◆ **What to produce**
One part of the entries below is wanted: the lines from the one containing "(648, 264) = (568, 311): pink" through the one containing "(795, 162) = (958, 300): turquoise". Write those out exactly and nothing else.

◆ **Data extracts**
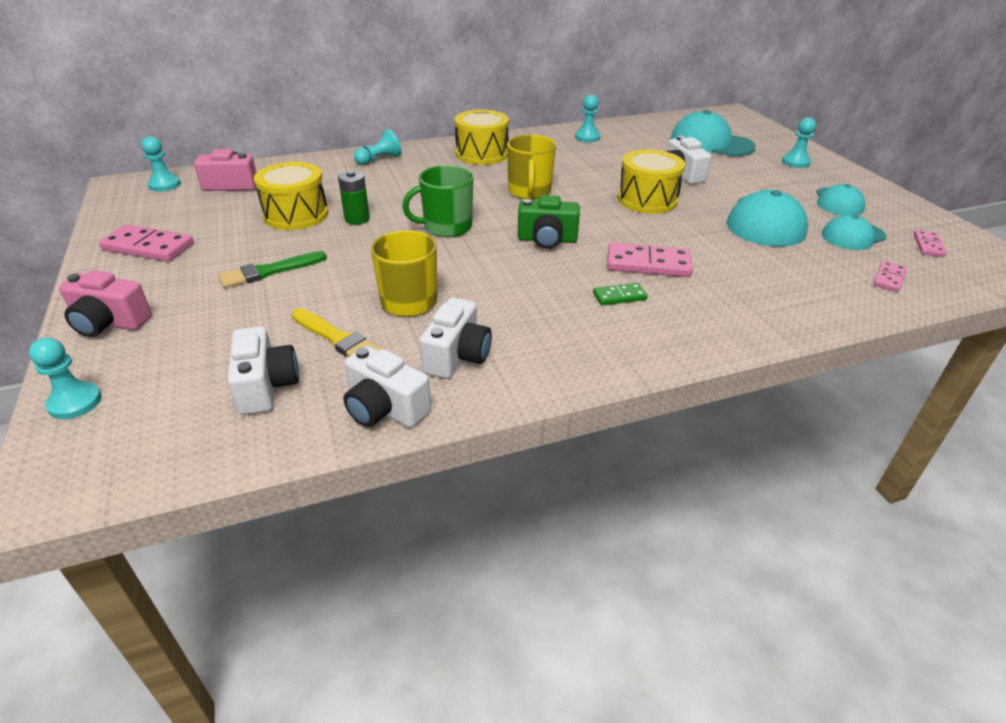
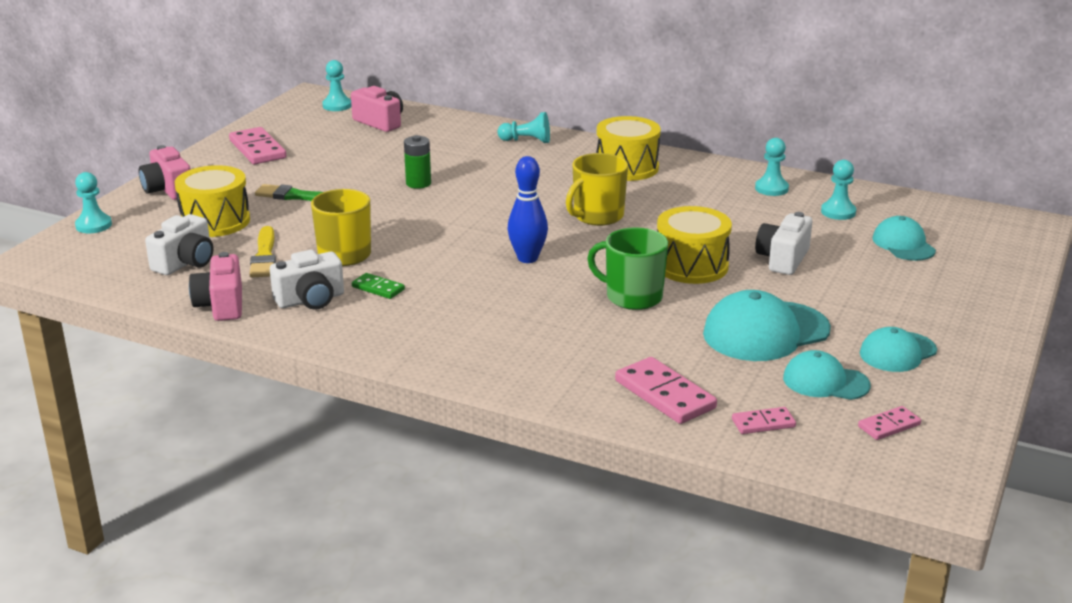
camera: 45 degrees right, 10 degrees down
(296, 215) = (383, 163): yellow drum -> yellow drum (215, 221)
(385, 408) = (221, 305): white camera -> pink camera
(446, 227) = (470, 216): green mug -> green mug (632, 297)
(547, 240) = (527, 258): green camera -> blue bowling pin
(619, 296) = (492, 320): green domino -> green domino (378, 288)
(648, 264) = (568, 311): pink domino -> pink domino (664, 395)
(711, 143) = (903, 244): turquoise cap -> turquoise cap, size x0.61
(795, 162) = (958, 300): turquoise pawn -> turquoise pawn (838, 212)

==

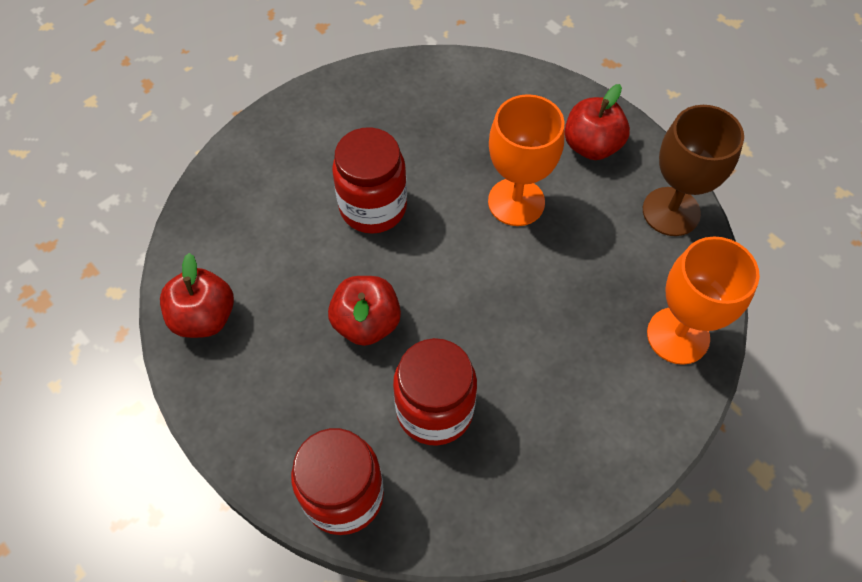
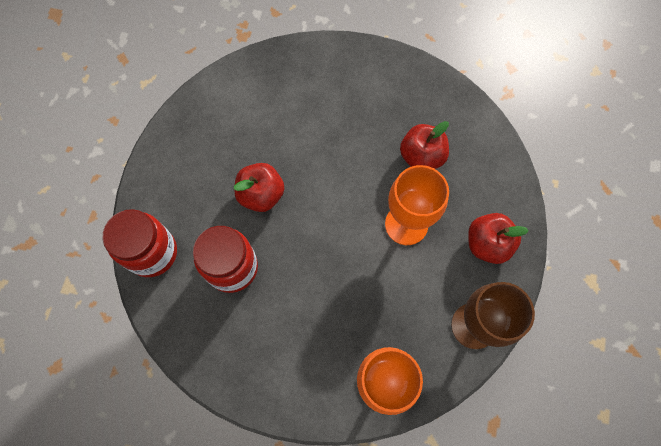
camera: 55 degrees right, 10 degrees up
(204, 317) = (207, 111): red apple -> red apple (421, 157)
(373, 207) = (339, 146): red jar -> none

◆ **Problem solution**
(648, 264) = (568, 311): pink domino -> pink domino (664, 395)
(711, 143) = (903, 244): turquoise cap -> turquoise cap, size x0.61
(795, 162) = (958, 300): turquoise pawn -> turquoise pawn (838, 212)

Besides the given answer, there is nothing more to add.